# Exercise:
Of the entries below, restate word for word only the section that runs from the line with "green star: (152, 85)" to the line with "red L-shape: (129, 363)", counting both ends.

# Records supplied:
====

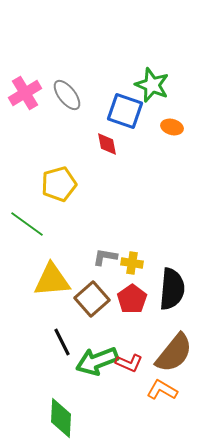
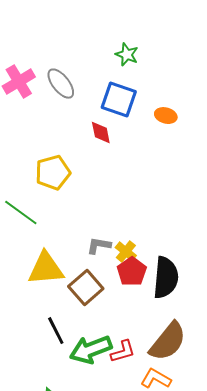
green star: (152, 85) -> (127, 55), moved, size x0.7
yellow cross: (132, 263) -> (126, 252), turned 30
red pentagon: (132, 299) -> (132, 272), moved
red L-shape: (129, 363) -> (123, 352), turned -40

====

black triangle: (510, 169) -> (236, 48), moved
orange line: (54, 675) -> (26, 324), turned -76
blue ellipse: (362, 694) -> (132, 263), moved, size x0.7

====

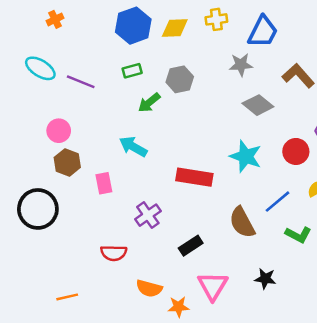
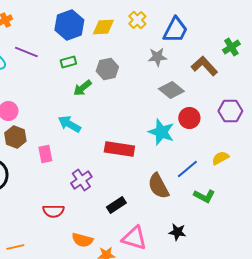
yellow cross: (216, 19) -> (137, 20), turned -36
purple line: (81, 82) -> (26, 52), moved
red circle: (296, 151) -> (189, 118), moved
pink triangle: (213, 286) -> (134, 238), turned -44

====

# Result:
green star: (152, 85) -> (127, 55), moved, size x0.7
yellow cross: (132, 263) -> (126, 252), turned 30
red pentagon: (132, 299) -> (132, 272), moved
red L-shape: (129, 363) -> (123, 352), turned -40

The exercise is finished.